◆ WHAT TO PRODUCE
Using the material that follows, output exactly the lines from the one containing "black brick B3:C3" through the one containing "purple brick O1:P1", with both ends kept.

◆ INPUT FOR THIS TASK
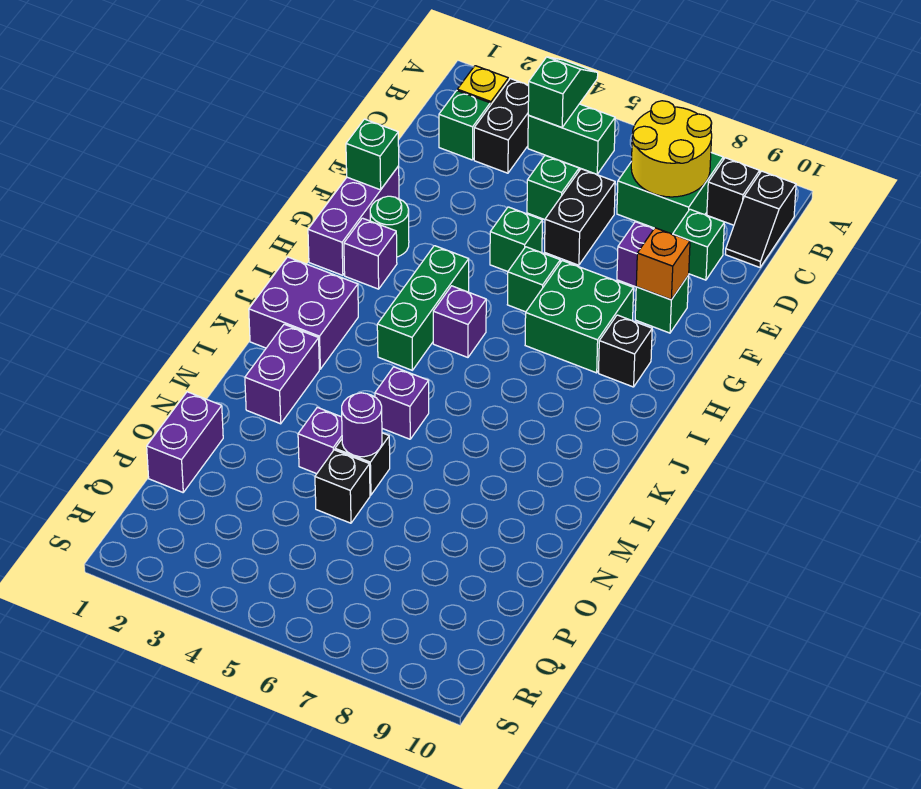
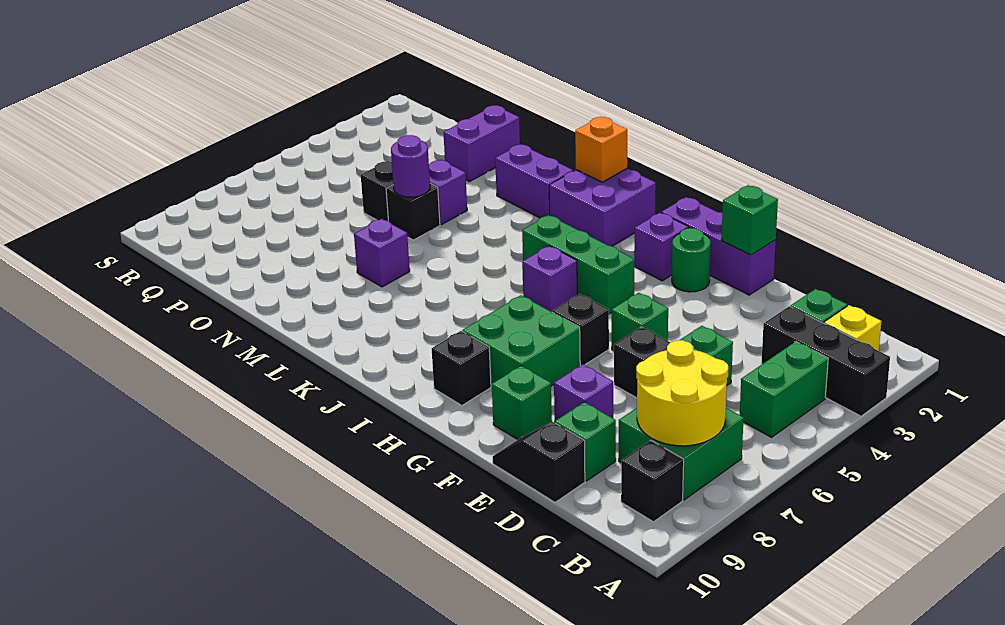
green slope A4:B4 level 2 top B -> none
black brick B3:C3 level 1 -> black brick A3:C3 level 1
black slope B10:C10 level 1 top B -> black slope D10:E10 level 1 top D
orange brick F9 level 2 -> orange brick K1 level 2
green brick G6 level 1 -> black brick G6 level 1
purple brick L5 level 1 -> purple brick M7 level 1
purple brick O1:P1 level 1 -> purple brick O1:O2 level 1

...

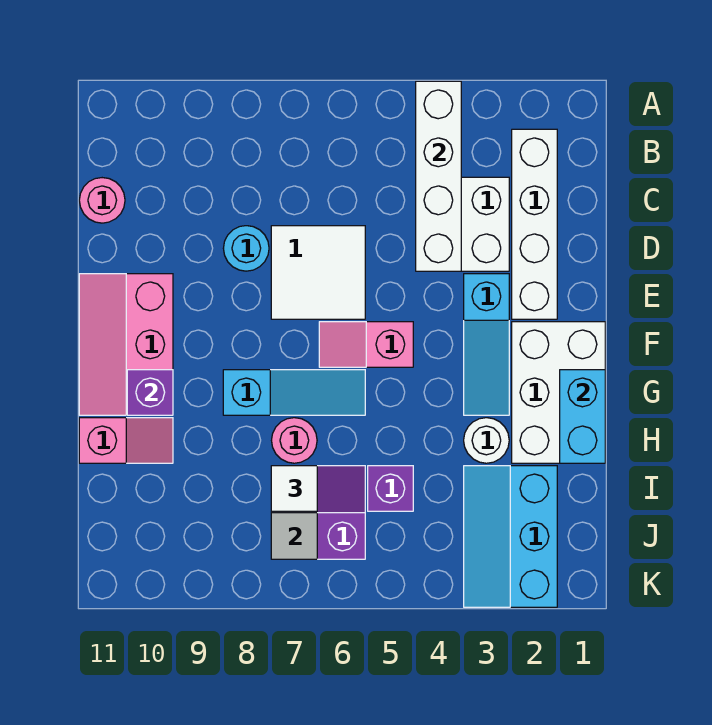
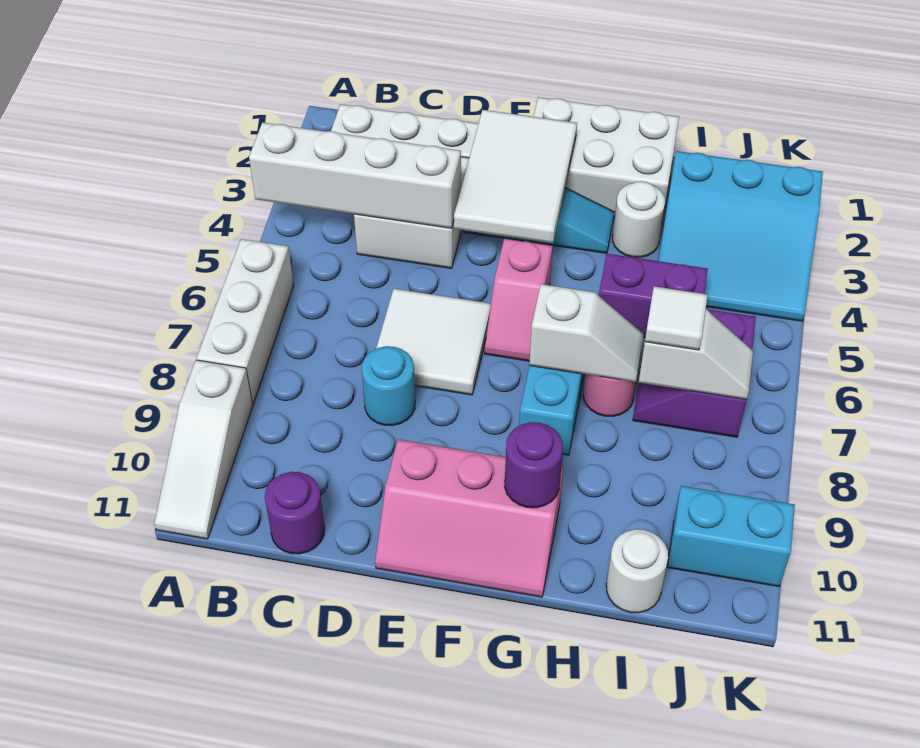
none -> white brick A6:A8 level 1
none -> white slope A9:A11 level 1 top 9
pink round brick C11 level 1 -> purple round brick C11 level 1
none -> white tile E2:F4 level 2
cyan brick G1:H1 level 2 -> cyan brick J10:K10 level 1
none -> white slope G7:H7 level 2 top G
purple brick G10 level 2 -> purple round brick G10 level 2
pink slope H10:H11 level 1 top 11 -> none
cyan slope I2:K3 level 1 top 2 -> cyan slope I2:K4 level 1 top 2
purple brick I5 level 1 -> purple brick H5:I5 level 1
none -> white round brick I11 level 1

* * *

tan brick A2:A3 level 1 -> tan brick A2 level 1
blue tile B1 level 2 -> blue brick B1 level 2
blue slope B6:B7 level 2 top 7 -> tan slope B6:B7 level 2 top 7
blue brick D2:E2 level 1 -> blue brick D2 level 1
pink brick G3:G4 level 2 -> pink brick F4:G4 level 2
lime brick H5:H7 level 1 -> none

◆ TASK RESPONSE
black brick B3:C3 level 1 -> black brick A3:C3 level 1
black slope B10:C10 level 1 top B -> black slope D10:E10 level 1 top D
orange brick F9 level 2 -> orange brick K1 level 2
green brick G6 level 1 -> black brick G6 level 1
purple brick L5 level 1 -> purple brick M7 level 1
purple brick O1:P1 level 1 -> purple brick O1:O2 level 1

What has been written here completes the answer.